▸ What to work on
Each line from the one containing "cyan 1x1 brick" to the end of the listing below must be retyped exactly, with no line left out and none added.

▸ Input data
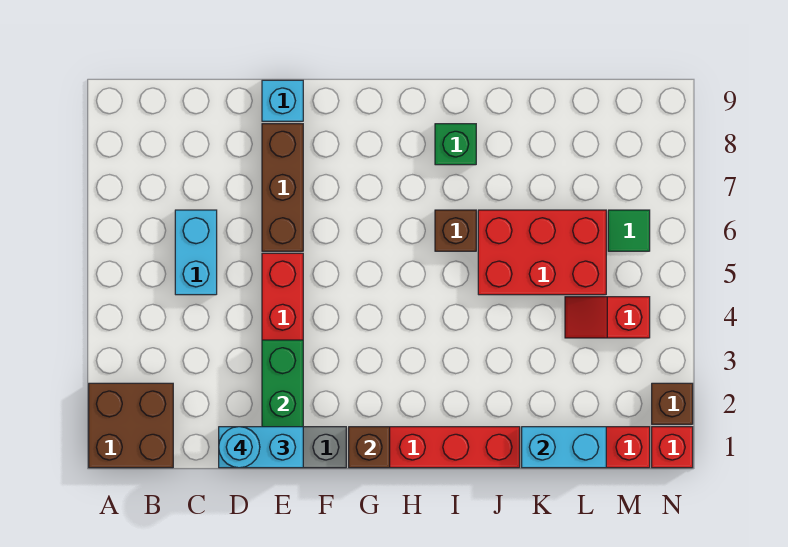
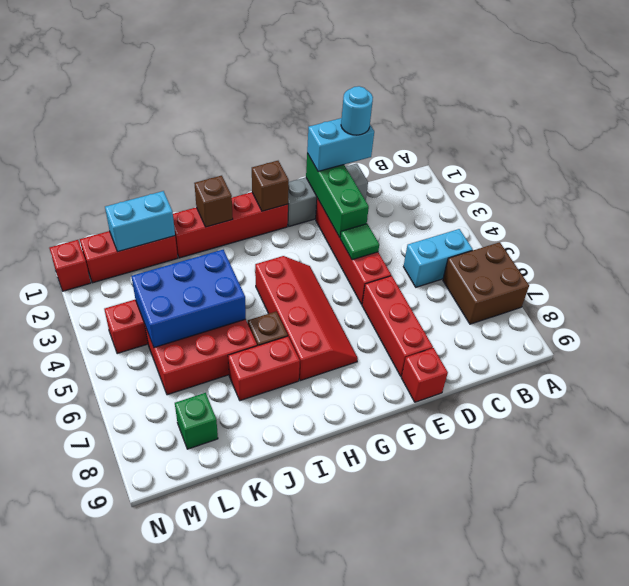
brown 2x2 brick [89,383,173,468] -> brown 2x2 brick moved to [443,242,529,324]
cyan 1x2 brick [175,210,217,295] -> cyan 1x2 brick turned to [403,229,473,287]
brown 1x3 brick [262,124,303,251] -> red 1x3 brick [362,276,433,376]
cyan 1x1 brick [262,80,303,121] -> red 1x1 brick [401,348,448,402]
none -> red 2x4 slope [255,256,358,381]
none -> red 1x2 brick [228,336,300,401]
green 1x1 brick [435,124,476,165] -> green 1x1 brick moved to [175,393,218,449]
none -> blue 2x3 brick [131,250,246,347]
green 1x1 tile [608,210,650,251] -> green 1x1 tile moved to [340,224,379,260]
brown 1x1 brick [652,383,693,424] -> brown 1x1 brick moved to [194,176,233,227]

▸ Answer section
cyan 1x1 brick [262,80,303,121] -> red 1x1 brick [401,348,448,402]
none -> red 2x4 slope [255,256,358,381]
none -> red 1x2 brick [228,336,300,401]
green 1x1 brick [435,124,476,165] -> green 1x1 brick moved to [175,393,218,449]
none -> blue 2x3 brick [131,250,246,347]
green 1x1 tile [608,210,650,251] -> green 1x1 tile moved to [340,224,379,260]
brown 1x1 brick [652,383,693,424] -> brown 1x1 brick moved to [194,176,233,227]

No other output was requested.